→ **Before-and-after change records**
+++++

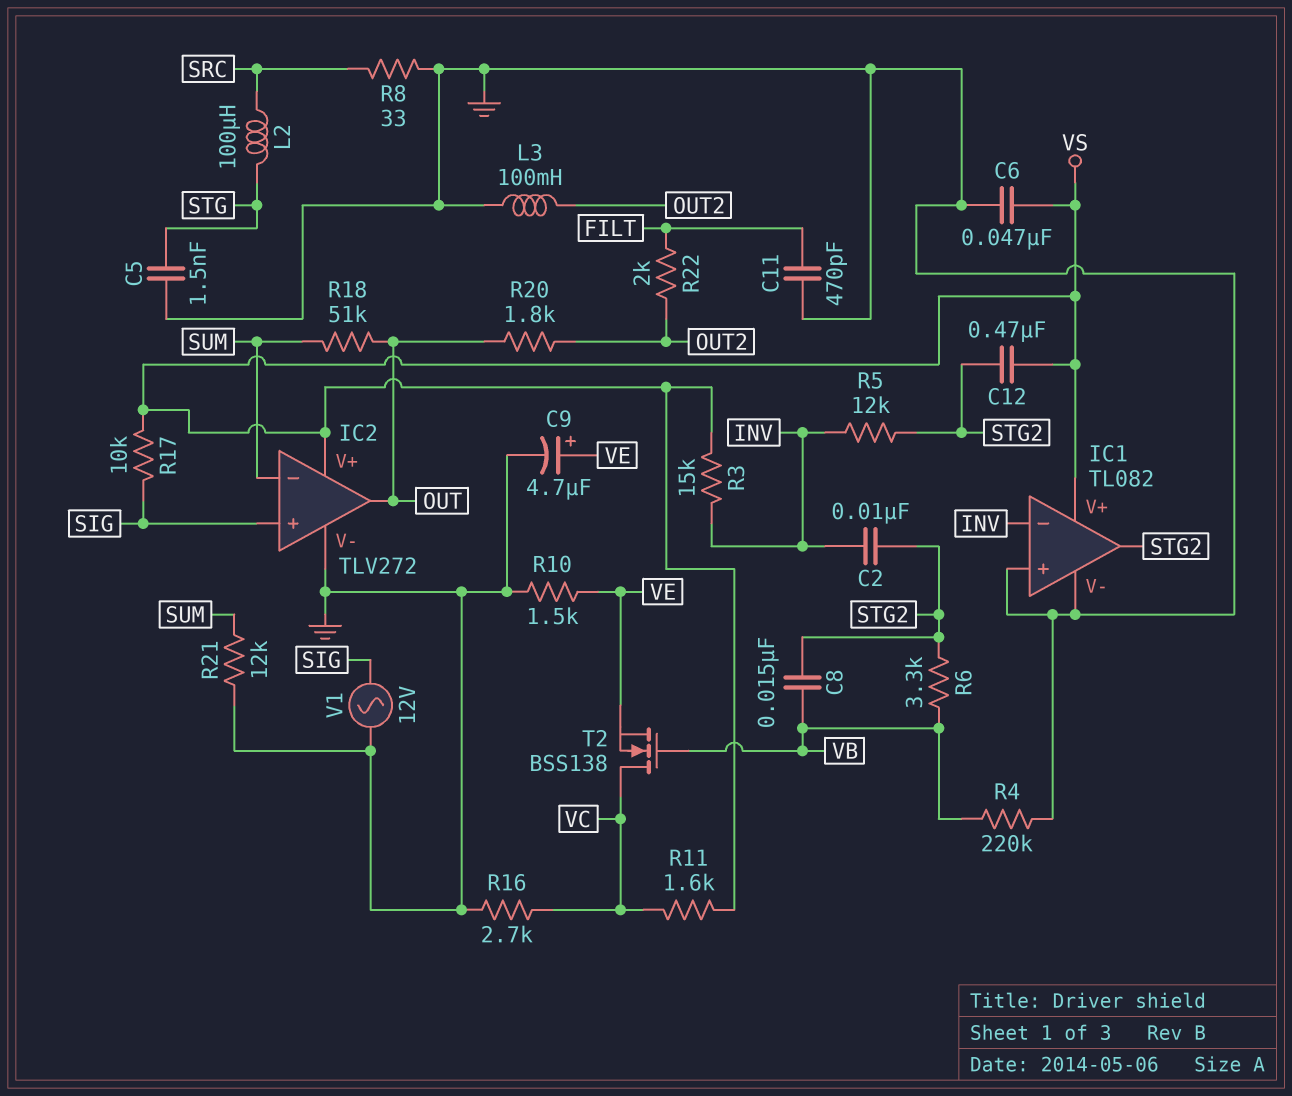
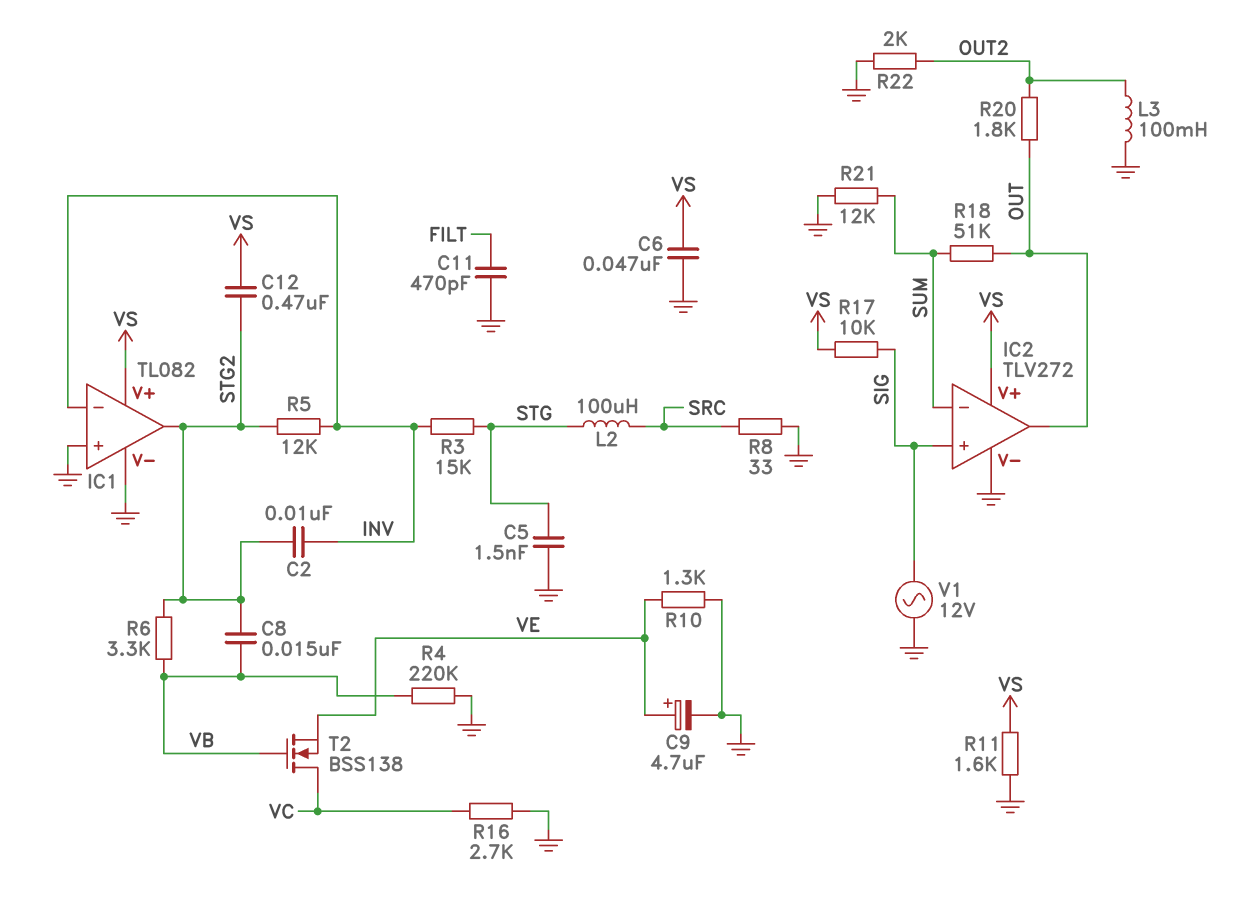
R3: 15k (INV, VS) -> 15k (INV, STG)
R10: 1.5k (GND, VE) -> 1.3k (GND, VE)
R11: 1.6k (VC, VS) -> 1.6k (GND, VS)
R22: 2k (FILT, OUT2) -> 2k (GND, OUT2)

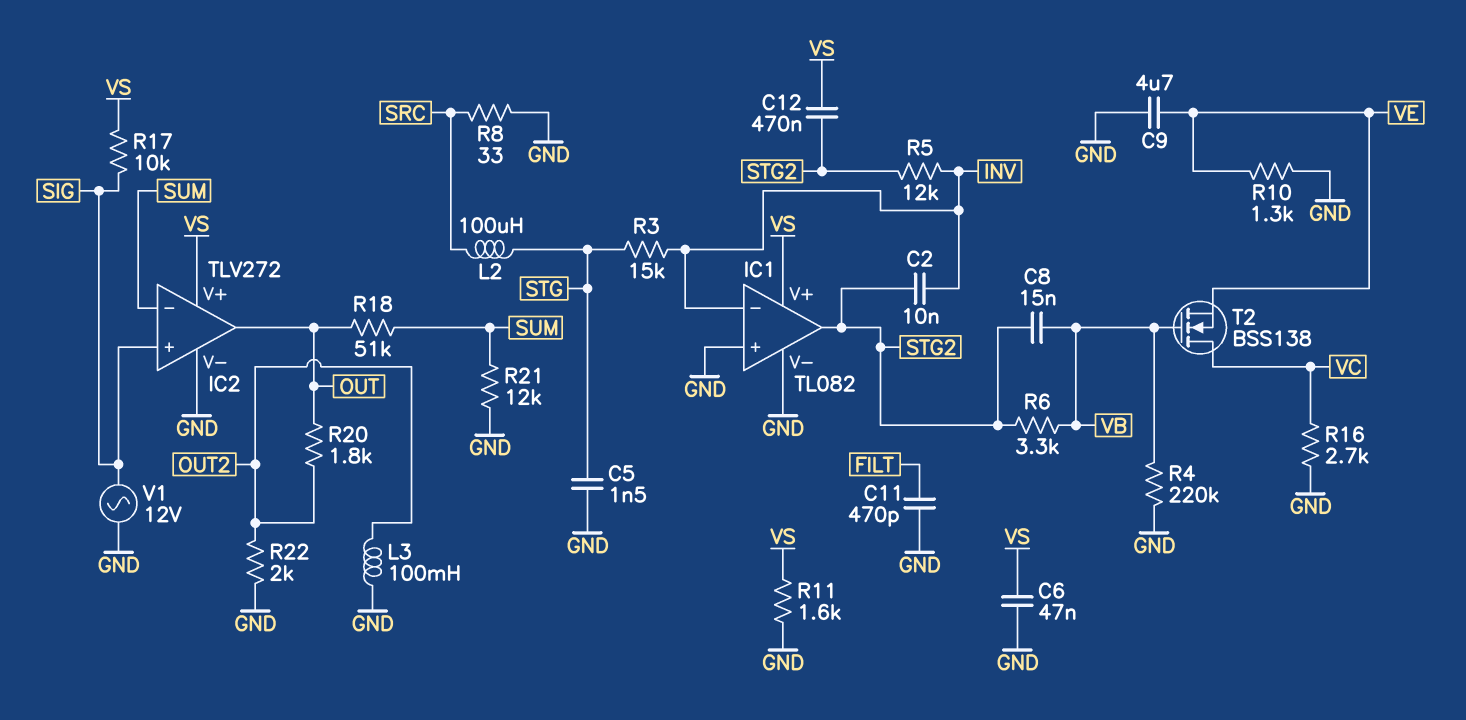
C9: 4.7uF (plus VE, minus GND) -> 4.7uF (GND, VE)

+++++

For each record, return its text exactly and leave any picture out.

→ **Answer area**
R3: 15k (INV, VS) -> 15k (INV, STG)
R10: 1.5k (GND, VE) -> 1.3k (GND, VE)
R11: 1.6k (VC, VS) -> 1.6k (GND, VS)
R22: 2k (FILT, OUT2) -> 2k (GND, OUT2)

C9: 4.7uF (plus VE, minus GND) -> 4.7uF (GND, VE)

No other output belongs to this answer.